---------- Records for processing ----------

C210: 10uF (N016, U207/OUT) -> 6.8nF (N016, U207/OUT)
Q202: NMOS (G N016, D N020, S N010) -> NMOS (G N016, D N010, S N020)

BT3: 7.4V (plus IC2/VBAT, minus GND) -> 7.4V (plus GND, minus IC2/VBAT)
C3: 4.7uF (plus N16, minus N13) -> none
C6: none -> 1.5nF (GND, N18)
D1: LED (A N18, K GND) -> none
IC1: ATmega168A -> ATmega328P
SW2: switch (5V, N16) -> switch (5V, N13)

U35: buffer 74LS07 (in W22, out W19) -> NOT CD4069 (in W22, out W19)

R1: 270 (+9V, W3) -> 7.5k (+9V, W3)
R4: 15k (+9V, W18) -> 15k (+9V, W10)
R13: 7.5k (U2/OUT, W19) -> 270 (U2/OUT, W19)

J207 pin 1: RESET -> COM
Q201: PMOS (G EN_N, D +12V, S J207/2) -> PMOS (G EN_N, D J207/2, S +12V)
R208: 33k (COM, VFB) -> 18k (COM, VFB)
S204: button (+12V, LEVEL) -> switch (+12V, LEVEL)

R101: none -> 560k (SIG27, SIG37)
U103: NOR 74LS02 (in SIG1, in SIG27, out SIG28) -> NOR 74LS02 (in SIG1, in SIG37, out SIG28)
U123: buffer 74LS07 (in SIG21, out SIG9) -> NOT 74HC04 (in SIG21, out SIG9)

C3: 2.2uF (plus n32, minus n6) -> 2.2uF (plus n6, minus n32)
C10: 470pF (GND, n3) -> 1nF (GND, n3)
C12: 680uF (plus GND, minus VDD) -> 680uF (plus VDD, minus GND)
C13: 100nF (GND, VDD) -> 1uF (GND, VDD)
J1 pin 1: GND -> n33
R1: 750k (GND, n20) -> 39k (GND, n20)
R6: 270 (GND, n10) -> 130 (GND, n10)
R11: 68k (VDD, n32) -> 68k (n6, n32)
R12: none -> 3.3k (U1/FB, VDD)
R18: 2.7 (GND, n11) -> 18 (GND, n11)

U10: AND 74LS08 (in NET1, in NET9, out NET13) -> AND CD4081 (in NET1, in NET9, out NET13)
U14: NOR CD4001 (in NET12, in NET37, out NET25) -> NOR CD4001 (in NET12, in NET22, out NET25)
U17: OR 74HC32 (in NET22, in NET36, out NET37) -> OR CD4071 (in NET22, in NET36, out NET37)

----------

With nothing left out, transcribe the records above exactly.

[Task answer]
C210: 10uF (N016, U207/OUT) -> 6.8nF (N016, U207/OUT)
Q202: NMOS (G N016, D N020, S N010) -> NMOS (G N016, D N010, S N020)

BT3: 7.4V (plus IC2/VBAT, minus GND) -> 7.4V (plus GND, minus IC2/VBAT)
C3: 4.7uF (plus N16, minus N13) -> none
C6: none -> 1.5nF (GND, N18)
D1: LED (A N18, K GND) -> none
IC1: ATmega168A -> ATmega328P
SW2: switch (5V, N16) -> switch (5V, N13)

U35: buffer 74LS07 (in W22, out W19) -> NOT CD4069 (in W22, out W19)

R1: 270 (+9V, W3) -> 7.5k (+9V, W3)
R4: 15k (+9V, W18) -> 15k (+9V, W10)
R13: 7.5k (U2/OUT, W19) -> 270 (U2/OUT, W19)

J207 pin 1: RESET -> COM
Q201: PMOS (G EN_N, D +12V, S J207/2) -> PMOS (G EN_N, D J207/2, S +12V)
R208: 33k (COM, VFB) -> 18k (COM, VFB)
S204: button (+12V, LEVEL) -> switch (+12V, LEVEL)

R101: none -> 560k (SIG27, SIG37)
U103: NOR 74LS02 (in SIG1, in SIG27, out SIG28) -> NOR 74LS02 (in SIG1, in SIG37, out SIG28)
U123: buffer 74LS07 (in SIG21, out SIG9) -> NOT 74HC04 (in SIG21, out SIG9)

C3: 2.2uF (plus n32, minus n6) -> 2.2uF (plus n6, minus n32)
C10: 470pF (GND, n3) -> 1nF (GND, n3)
C12: 680uF (plus GND, minus VDD) -> 680uF (plus VDD, minus GND)
C13: 100nF (GND, VDD) -> 1uF (GND, VDD)
J1 pin 1: GND -> n33
R1: 750k (GND, n20) -> 39k (GND, n20)
R6: 270 (GND, n10) -> 130 (GND, n10)
R11: 68k (VDD, n32) -> 68k (n6, n32)
R12: none -> 3.3k (U1/FB, VDD)
R18: 2.7 (GND, n11) -> 18 (GND, n11)

U10: AND 74LS08 (in NET1, in NET9, out NET13) -> AND CD4081 (in NET1, in NET9, out NET13)
U14: NOR CD4001 (in NET12, in NET37, out NET25) -> NOR CD4001 (in NET12, in NET22, out NET25)
U17: OR 74HC32 (in NET22, in NET36, out NET37) -> OR CD4071 (in NET22, in NET36, out NET37)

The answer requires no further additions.